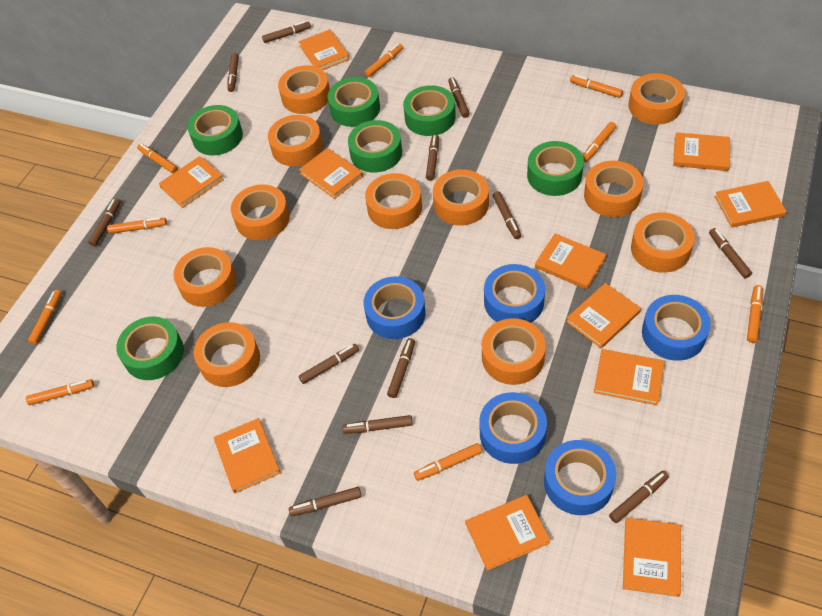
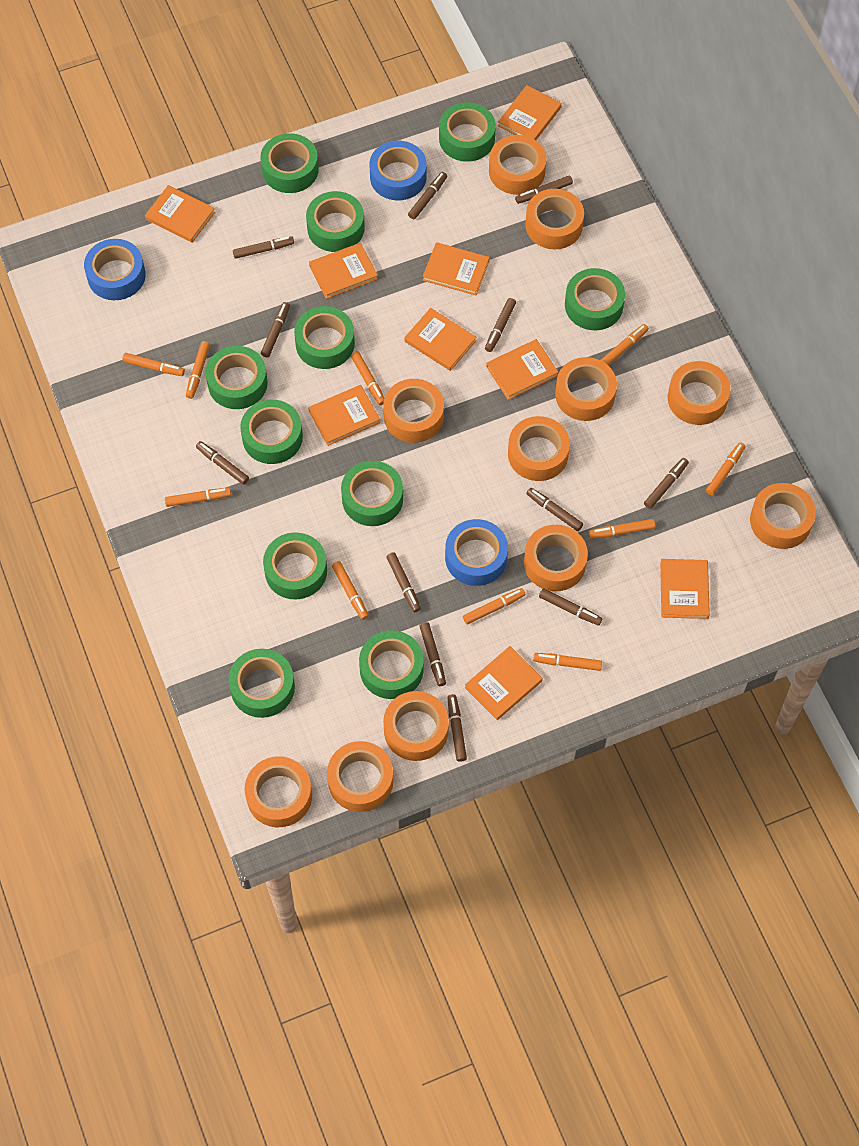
blue tape: 5 -> 3
green tape: 6 -> 11
orange book: 11 -> 9
orange marker: 9 -> 10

> _Instructions for the task_
The only output should be the lines from the one containing "green tape: 6 -> 11" through the final line of the material above, copied exactly.

> _Result below_
green tape: 6 -> 11
orange book: 11 -> 9
orange marker: 9 -> 10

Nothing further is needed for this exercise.